TRY IT: Scan the records below and say how many lines include the word "moved", giving no other text.

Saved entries
Content starts

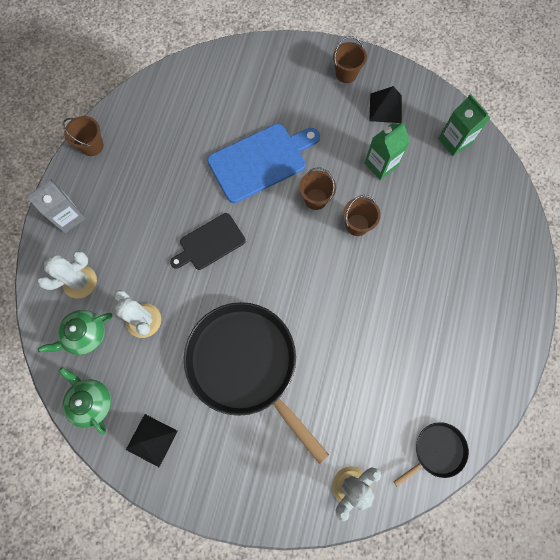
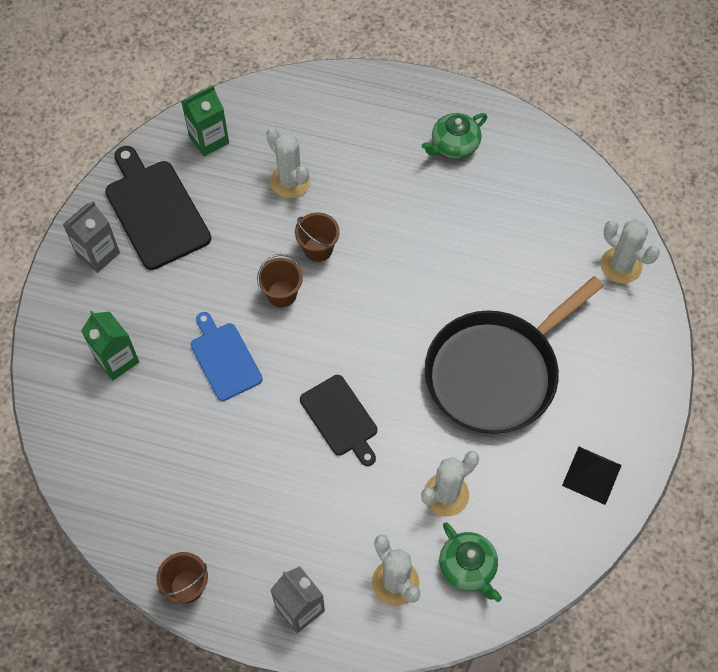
camera: 90 degrees left, 10 degrees down
green teapot [59,367,111,435] -> green teapot moved to [421,113,487,159]
blue cutting board [207,124,320,203] -> blue cutting board [190,312,263,401], size x0.64
brown bucket [333,36,367,83] -> grey carton [63,201,120,273]
green carton [364,122,410,180] -> green carton moved to [81,311,139,381]
black pyramid [369,86,402,123] -> black cutting board [105,146,211,270]
black pan [394,422,469,487] -> none
none -> white cactus [266,127,310,198]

Content ends

EXPECTED ANSWER: 2